EXERCISE:
Your answer should be the line containing "ENC pin SW: D4 -> none" and each line after it through the end of the data below, repeated exactly.

Entries taken from a collection:
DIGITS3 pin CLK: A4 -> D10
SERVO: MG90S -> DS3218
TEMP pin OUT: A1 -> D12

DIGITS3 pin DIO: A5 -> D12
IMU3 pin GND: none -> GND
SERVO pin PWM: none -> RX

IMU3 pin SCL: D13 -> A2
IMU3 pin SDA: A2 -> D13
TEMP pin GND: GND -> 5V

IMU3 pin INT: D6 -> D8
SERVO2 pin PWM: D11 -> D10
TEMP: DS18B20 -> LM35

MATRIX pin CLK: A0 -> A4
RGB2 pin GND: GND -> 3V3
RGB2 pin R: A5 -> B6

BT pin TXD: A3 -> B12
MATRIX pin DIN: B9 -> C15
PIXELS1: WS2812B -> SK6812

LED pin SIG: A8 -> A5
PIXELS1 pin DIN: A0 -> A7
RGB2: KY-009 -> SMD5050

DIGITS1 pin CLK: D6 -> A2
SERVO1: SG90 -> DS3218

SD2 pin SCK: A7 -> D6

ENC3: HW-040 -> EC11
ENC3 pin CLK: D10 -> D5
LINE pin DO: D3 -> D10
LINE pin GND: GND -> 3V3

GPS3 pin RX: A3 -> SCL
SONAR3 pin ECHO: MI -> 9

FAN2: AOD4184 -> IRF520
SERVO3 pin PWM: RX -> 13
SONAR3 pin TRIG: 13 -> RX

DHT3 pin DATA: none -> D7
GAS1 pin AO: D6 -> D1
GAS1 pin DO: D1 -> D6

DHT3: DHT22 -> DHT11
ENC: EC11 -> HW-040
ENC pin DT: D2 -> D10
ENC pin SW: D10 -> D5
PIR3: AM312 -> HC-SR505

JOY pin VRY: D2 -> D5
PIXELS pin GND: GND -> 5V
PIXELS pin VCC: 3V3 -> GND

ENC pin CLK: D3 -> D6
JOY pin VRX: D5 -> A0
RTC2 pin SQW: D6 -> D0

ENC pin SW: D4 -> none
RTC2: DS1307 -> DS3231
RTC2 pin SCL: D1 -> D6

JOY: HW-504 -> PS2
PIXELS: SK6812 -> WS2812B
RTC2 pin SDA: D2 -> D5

EXERCISE RESPONSE:
ENC pin SW: D4 -> none
RTC2: DS1307 -> DS3231
RTC2 pin SCL: D1 -> D6

JOY: HW-504 -> PS2
PIXELS: SK6812 -> WS2812B
RTC2 pin SDA: D2 -> D5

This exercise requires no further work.